[DATA SHOWN]
*** Block opens ***

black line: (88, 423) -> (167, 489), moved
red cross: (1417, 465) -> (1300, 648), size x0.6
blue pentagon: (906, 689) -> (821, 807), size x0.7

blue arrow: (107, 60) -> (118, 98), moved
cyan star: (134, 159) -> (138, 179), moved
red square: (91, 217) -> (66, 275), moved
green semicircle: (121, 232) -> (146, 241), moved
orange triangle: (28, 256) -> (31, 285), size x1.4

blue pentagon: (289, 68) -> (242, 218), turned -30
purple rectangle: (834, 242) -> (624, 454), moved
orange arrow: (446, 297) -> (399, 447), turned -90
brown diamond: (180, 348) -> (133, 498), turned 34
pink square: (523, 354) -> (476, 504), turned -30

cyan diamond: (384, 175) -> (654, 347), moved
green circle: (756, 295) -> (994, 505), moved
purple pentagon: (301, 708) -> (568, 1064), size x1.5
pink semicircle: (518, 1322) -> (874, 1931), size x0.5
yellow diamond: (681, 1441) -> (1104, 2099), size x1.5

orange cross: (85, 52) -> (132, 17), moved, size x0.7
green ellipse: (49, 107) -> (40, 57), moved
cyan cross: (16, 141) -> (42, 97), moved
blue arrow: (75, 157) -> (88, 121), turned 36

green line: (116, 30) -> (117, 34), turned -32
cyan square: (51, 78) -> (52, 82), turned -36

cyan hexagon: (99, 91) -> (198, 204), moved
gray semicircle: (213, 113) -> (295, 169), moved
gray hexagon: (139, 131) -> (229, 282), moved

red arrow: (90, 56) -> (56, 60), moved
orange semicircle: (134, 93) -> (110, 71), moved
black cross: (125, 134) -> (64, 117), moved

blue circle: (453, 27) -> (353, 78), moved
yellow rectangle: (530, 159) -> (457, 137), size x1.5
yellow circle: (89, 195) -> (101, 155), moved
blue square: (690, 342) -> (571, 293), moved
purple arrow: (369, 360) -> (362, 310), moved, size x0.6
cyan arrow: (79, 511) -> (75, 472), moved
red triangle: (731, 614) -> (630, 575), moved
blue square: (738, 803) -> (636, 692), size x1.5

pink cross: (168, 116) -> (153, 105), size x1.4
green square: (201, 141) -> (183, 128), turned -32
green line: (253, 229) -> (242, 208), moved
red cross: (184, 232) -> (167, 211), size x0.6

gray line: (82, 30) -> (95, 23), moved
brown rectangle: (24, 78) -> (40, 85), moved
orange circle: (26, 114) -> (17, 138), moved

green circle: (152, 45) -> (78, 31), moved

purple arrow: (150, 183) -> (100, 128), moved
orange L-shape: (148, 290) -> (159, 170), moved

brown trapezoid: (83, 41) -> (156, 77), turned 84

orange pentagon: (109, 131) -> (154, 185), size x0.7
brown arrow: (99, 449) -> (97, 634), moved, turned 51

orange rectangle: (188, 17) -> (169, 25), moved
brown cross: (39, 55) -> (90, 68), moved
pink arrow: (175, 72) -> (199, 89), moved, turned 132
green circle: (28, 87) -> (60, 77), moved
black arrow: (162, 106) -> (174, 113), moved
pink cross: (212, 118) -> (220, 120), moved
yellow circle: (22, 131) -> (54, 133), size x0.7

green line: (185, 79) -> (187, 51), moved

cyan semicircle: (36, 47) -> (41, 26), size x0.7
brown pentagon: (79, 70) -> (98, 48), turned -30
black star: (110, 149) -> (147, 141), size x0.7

*** Block closes ***

[ACTION ITEM]
Please output the lines of the listing above that fall in the stretch from the one with "pink square: (523, 354)" through the one with "yellow diamond: (681, 1441)", exactly and only those.

[EXPECTED ANSWER]
pink square: (523, 354) -> (476, 504), turned -30

cyan diamond: (384, 175) -> (654, 347), moved
green circle: (756, 295) -> (994, 505), moved
purple pentagon: (301, 708) -> (568, 1064), size x1.5
pink semicircle: (518, 1322) -> (874, 1931), size x0.5
yellow diamond: (681, 1441) -> (1104, 2099), size x1.5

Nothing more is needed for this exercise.